Data excerpts:
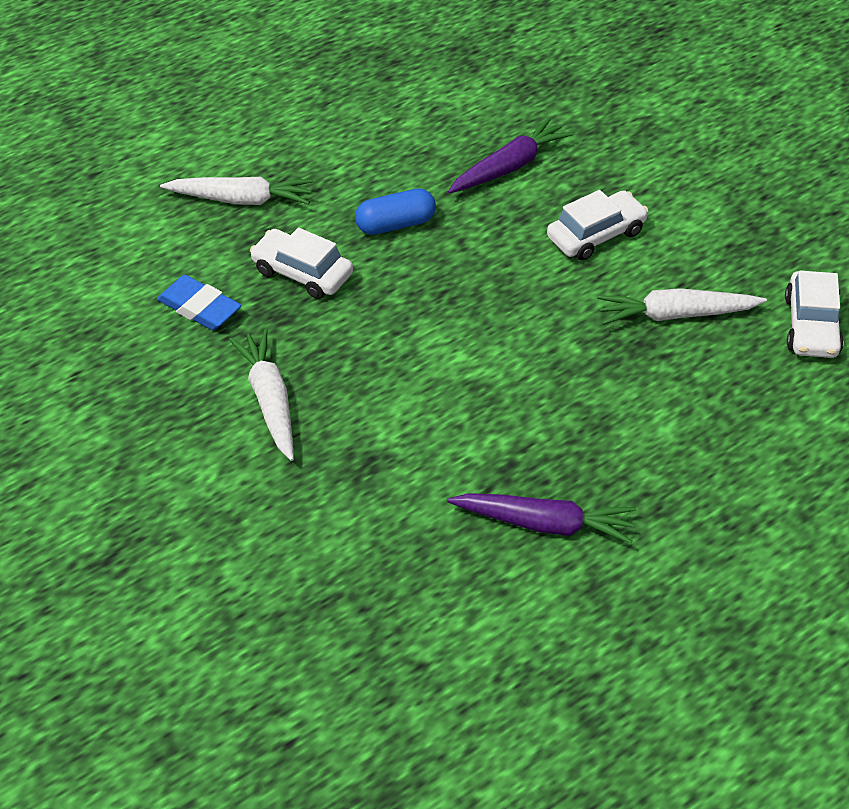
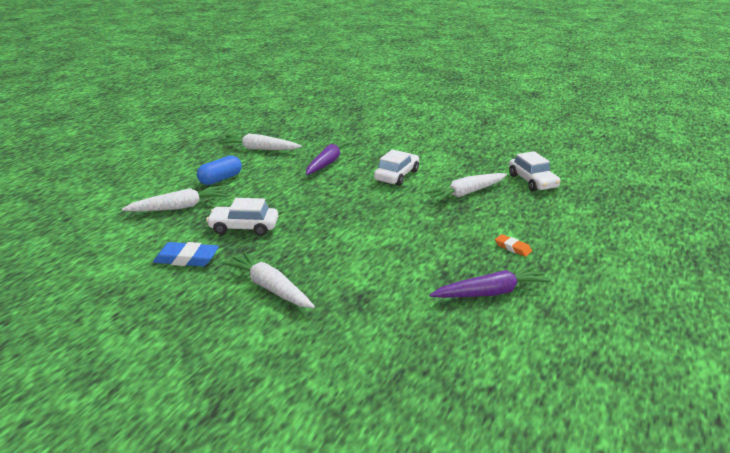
camera: 30 degrees left, 20 degrees down
blue capsule [355,188,436,235] -> blue capsule moved to [197,155,242,185]
none -> white carrot [218,134,302,150]
none -> orange eraser [495,234,532,257]

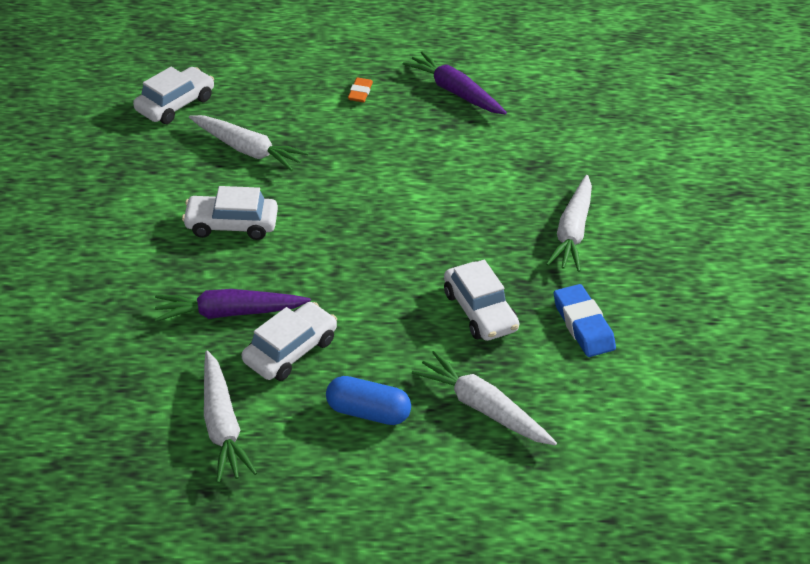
camera: 120 degrees left, 15 degrees up
none -> white car [242,302,337,381]

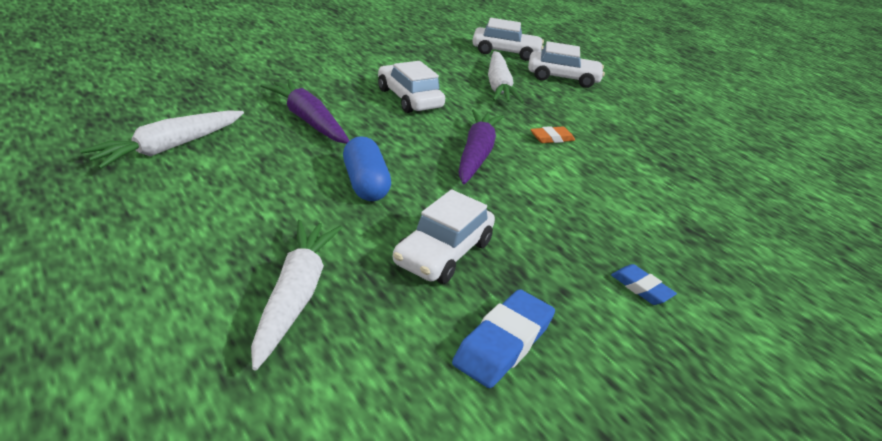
camera: 55 degrees right, 10 degrees down
white car [242,302,337,381] -> white car moved to [528,41,605,88]
blue capsule [326,376,411,425] -> blue capsule moved to [343,136,391,201]
orange eraser [348,77,373,102] -> orange eraser moved to [530,126,575,143]
purple carrot [403,52,507,115] -> purple carrot moved to [458,110,504,184]
white carrot [546,175,592,272] -> blue eraser [611,264,677,305]

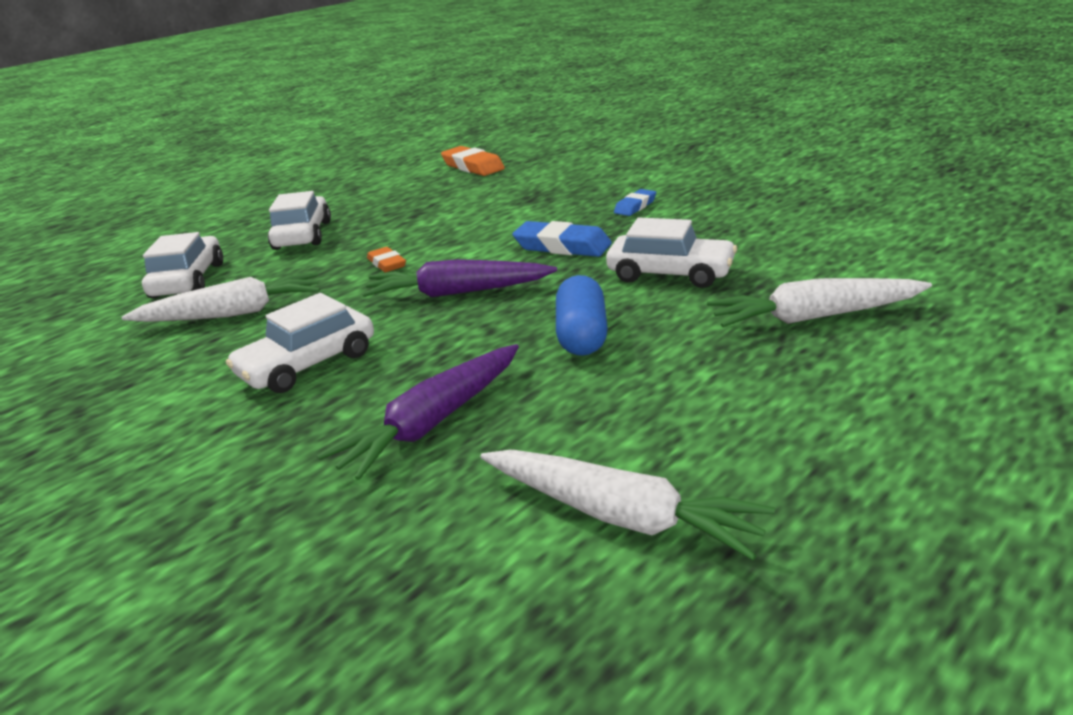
camera: 95 degrees left, 5 degrees down
blue capsule [343,136,391,201] -> blue capsule turned 60 degrees counterclockwise [556,275,608,356]
blue eraser [452,289,555,388] -> blue eraser moved to [512,221,612,257]
white car [472,18,544,61] -> white car moved to [268,191,331,250]
none -> orange eraser [441,146,505,176]

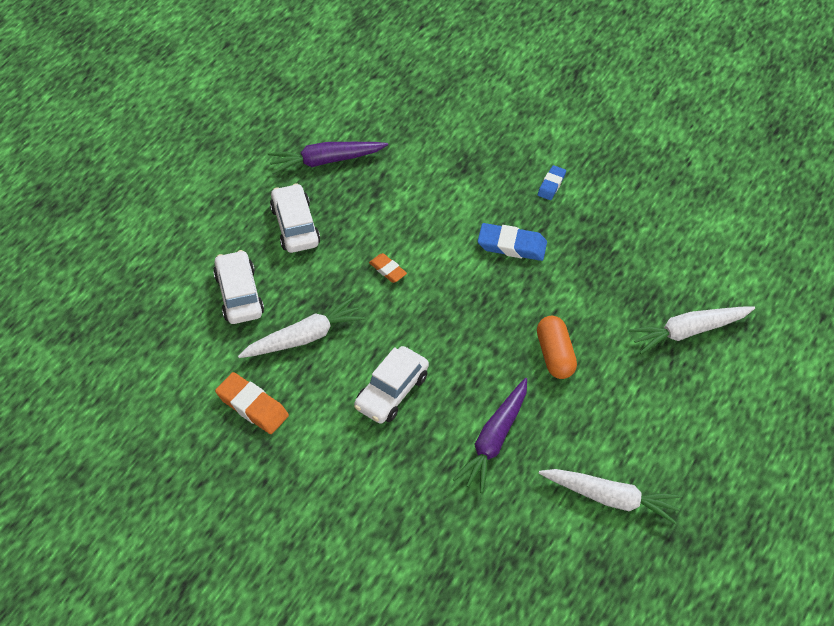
camera: 15 degrees left, 25 degrees up
purple carrot [362,259,557,297] -> purple carrot moved to [268,142,388,174]
orange eraser [441,146,505,176] -> orange eraser moved to [215,372,289,434]
blue capsule [556,275,608,356] -> orange capsule [537,316,577,379]
white car [606,218,737,288] -> none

What needs to be done: Copy out the data verbatim, with no pictures.

Result for this exercise:
camera: 30 degrees left, 20 degrees down
blue capsule [355,188,436,235] -> blue capsule moved to [197,155,242,185]
none -> white carrot [218,134,302,150]
none -> orange eraser [495,234,532,257]

camera: 120 degrees left, 15 degrees up
none -> white car [242,302,337,381]

camera: 55 degrees right, 10 degrees down
white car [242,302,337,381] -> white car moved to [528,41,605,88]
blue capsule [326,376,411,425] -> blue capsule moved to [343,136,391,201]
orange eraser [348,77,373,102] -> orange eraser moved to [530,126,575,143]
purple carrot [403,52,507,115] -> purple carrot moved to [458,110,504,184]
white carrot [546,175,592,272] -> blue eraser [611,264,677,305]

camera: 95 degrees left, 5 degrees down
blue capsule [343,136,391,201] -> blue capsule turned 60 degrees counterclockwise [556,275,608,356]
blue eraser [452,289,555,388] -> blue eraser moved to [512,221,612,257]
white car [472,18,544,61] -> white car moved to [268,191,331,250]
none -> orange eraser [441,146,505,176]

camera: 15 degrees left, 25 degrees up
purple carrot [362,259,557,297] -> purple carrot moved to [268,142,388,174]
orange eraser [441,146,505,176] -> orange eraser moved to [215,372,289,434]
blue capsule [556,275,608,356] -> orange capsule [537,316,577,379]
white car [606,218,737,288] -> none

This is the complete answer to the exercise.